### 任务要求
请找出下列各行中含有字符串“blue”的每一行，并将其完整抄出。大小写须完全一致。

### 任务数据
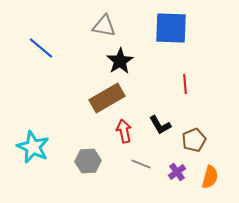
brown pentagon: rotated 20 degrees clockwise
==
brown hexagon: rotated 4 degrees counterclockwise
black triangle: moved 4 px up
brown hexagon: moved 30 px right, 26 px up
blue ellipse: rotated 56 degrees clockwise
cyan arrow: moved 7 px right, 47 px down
--
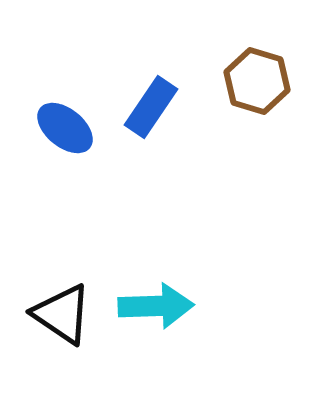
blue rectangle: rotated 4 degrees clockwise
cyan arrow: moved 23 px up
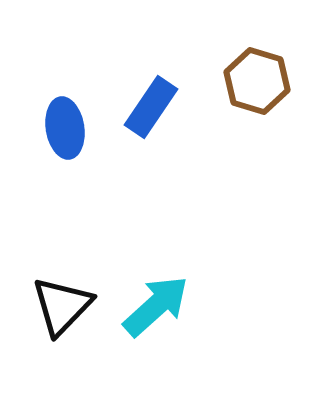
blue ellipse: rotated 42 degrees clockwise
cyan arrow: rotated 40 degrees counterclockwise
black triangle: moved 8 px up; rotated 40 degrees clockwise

### 练习结果
blue ellipse: rotated 56 degrees clockwise
blue rectangle: rotated 4 degrees clockwise
blue ellipse: rotated 42 degrees clockwise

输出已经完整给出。